→ Description of the task: Using the data below, set down every line from the one containing "camera: 155 degrees right, 10 degrees down" through the one containing "(557, 57) = (718, 356): none", inclusive and unchanged. Pictures are to be skipped.
Supplied data section start
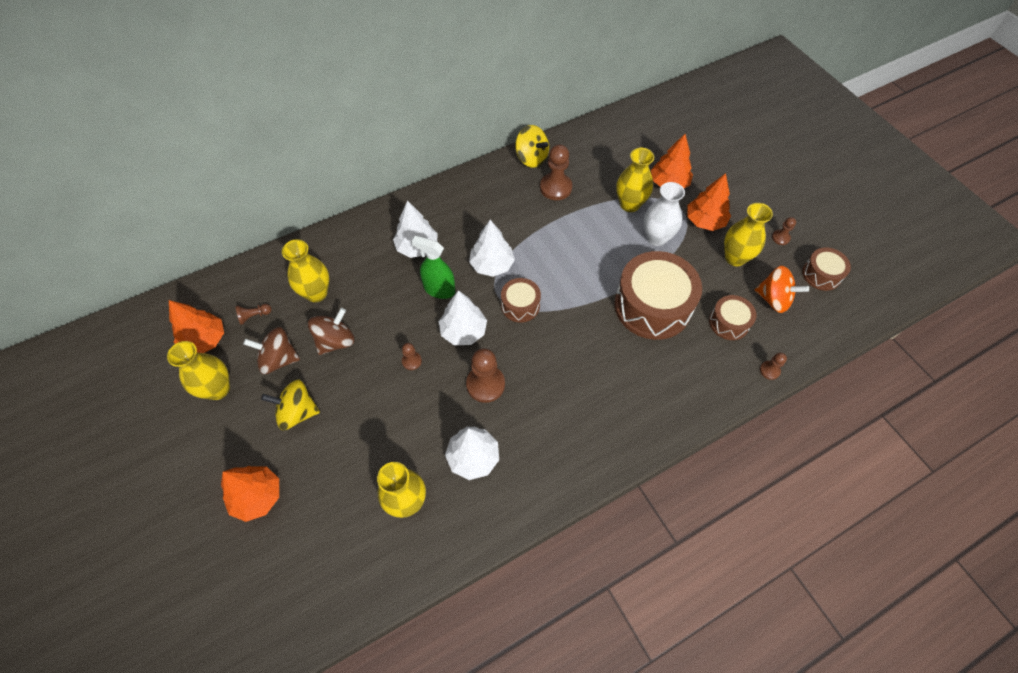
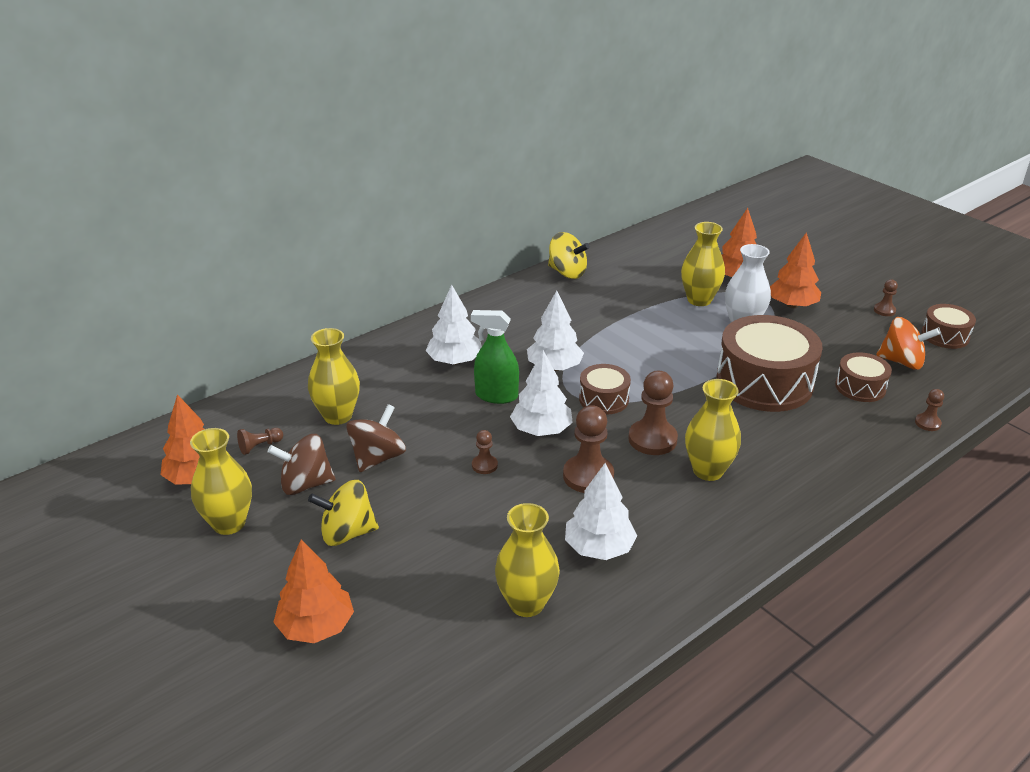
camera: 10 degrees left, 25 degrees down
(555, 188) = (606, 294): brown pawn -> brown pawn (652, 439)
(735, 258) = (841, 332): yellow vase -> yellow vase (708, 471)

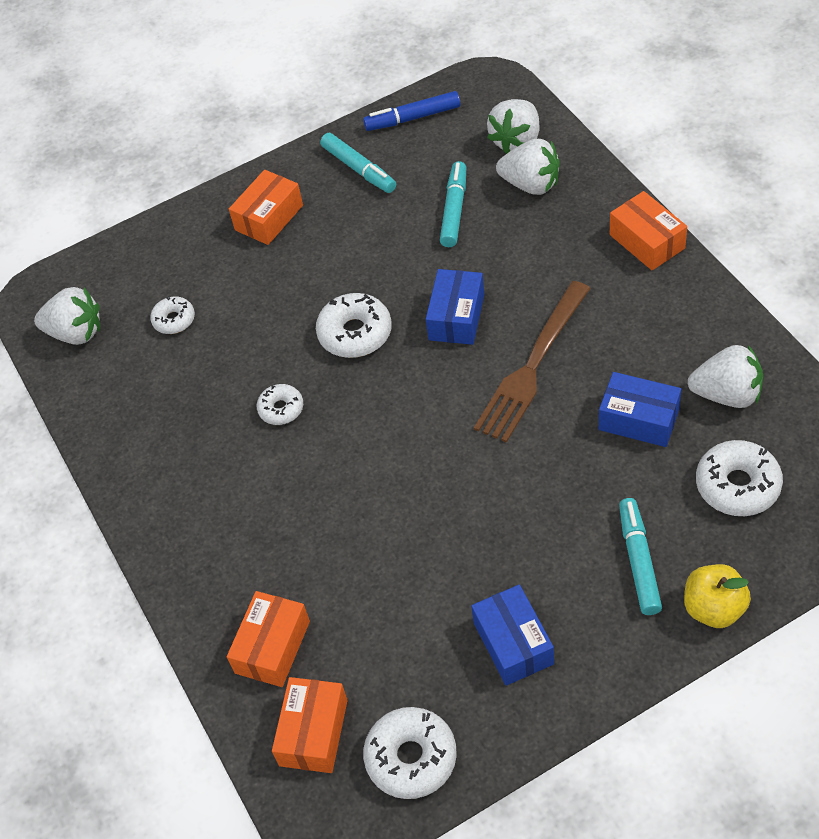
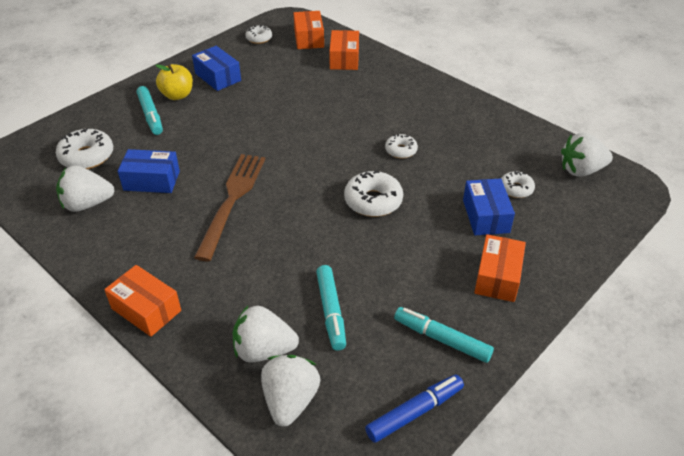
camera: 155 degrees right, 10 degrees down
(411, 758) = (259, 38): white donut -> white donut, size x0.60
(456, 317) = (299, 223): blue box -> blue box (486, 216)
(714, 608) = (108, 103): yellow apple -> yellow apple (177, 95)

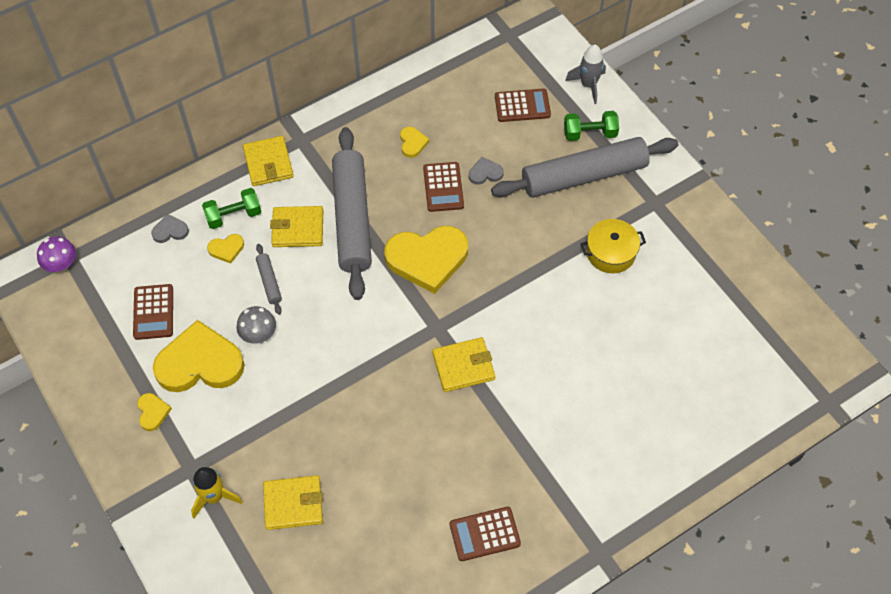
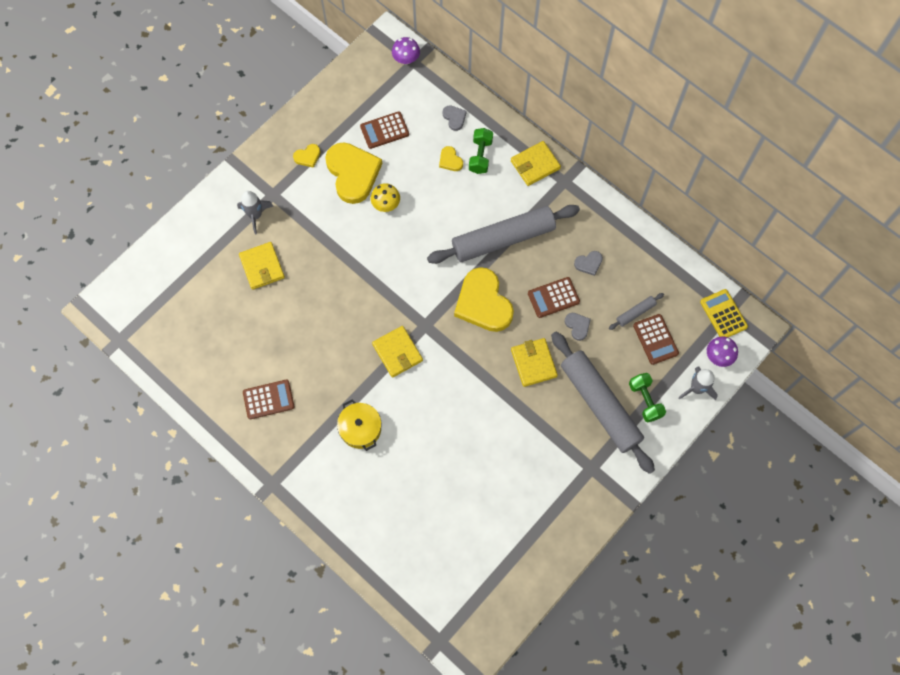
camera: 75 degrees right, 10 degrees up
(214, 497) = (255, 215): yellow rocket -> grey rocket
(233, 216) = (480, 156): green dumbbell -> green dumbbell turned 45 degrees clockwise
(258, 334) = (386, 204): grey mushroom -> yellow mushroom
(269, 281) = (431, 198): grey rolling pin -> grey rolling pin (635, 313)
(298, 229) = (482, 203): yellow wallet -> yellow wallet (533, 363)
(412, 143) = (588, 263): yellow heart -> grey heart
(484, 534) = (268, 399): brown calculator -> brown calculator turned 105 degrees clockwise
(511, 40) = (723, 314): none -> yellow calculator
(557, 57) = (718, 356): none -> purple mushroom
(611, 252) = (531, 441): yellow pot -> yellow pot (360, 428)

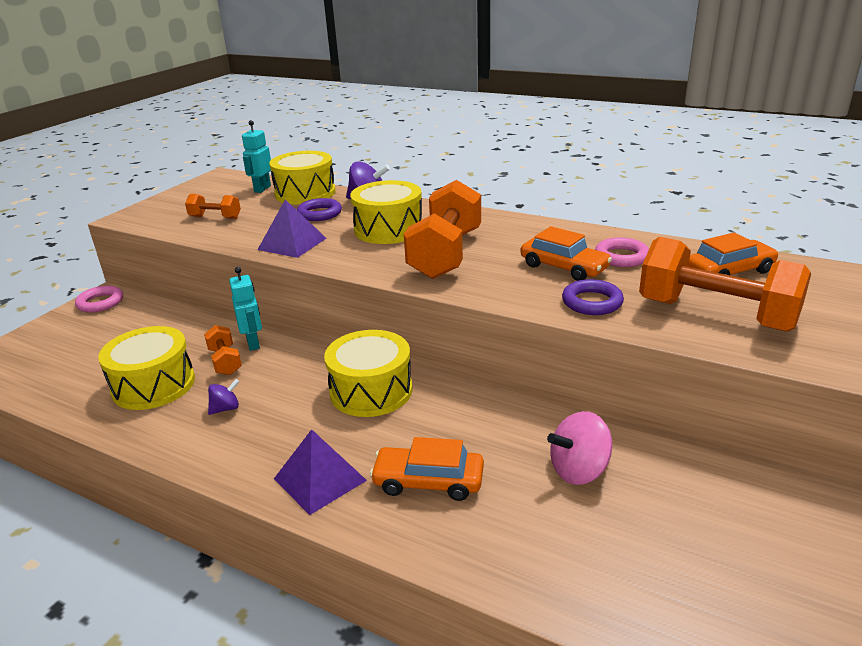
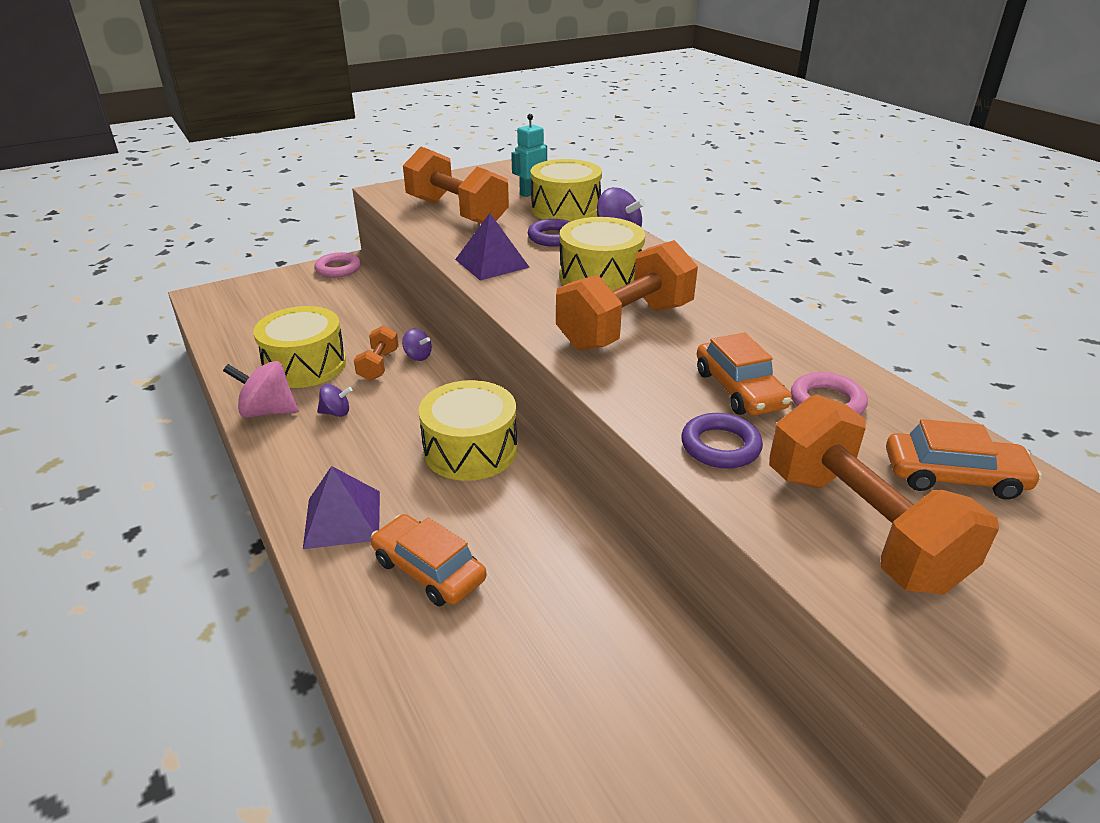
camera: 30 degrees right, 5 degrees up
(215, 217) = (457, 213): orange dumbbell -> orange dumbbell, size x2.07
(253, 343) = (418, 356): turquoise robot -> purple spinning top
(579, 470) = (584, 637): pink spinning top -> pink spinning top (268, 411)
Supplied data section end
→ Response to the task:
camera: 155 degrees right, 10 degrees down
(411, 758) = (259, 38): white donut -> white donut, size x0.60
(456, 317) = (299, 223): blue box -> blue box (486, 216)
(714, 608) = (108, 103): yellow apple -> yellow apple (177, 95)

camera: 75 degrees right, 10 degrees up
(214, 497) = (255, 215): yellow rocket -> grey rocket
(233, 216) = (480, 156): green dumbbell -> green dumbbell turned 45 degrees clockwise
(258, 334) = (386, 204): grey mushroom -> yellow mushroom
(269, 281) = (431, 198): grey rolling pin -> grey rolling pin (635, 313)
(298, 229) = (482, 203): yellow wallet -> yellow wallet (533, 363)
(412, 143) = (588, 263): yellow heart -> grey heart
(484, 534) = (268, 399): brown calculator -> brown calculator turned 105 degrees clockwise
(511, 40) = (723, 314): none -> yellow calculator
(557, 57) = (718, 356): none -> purple mushroom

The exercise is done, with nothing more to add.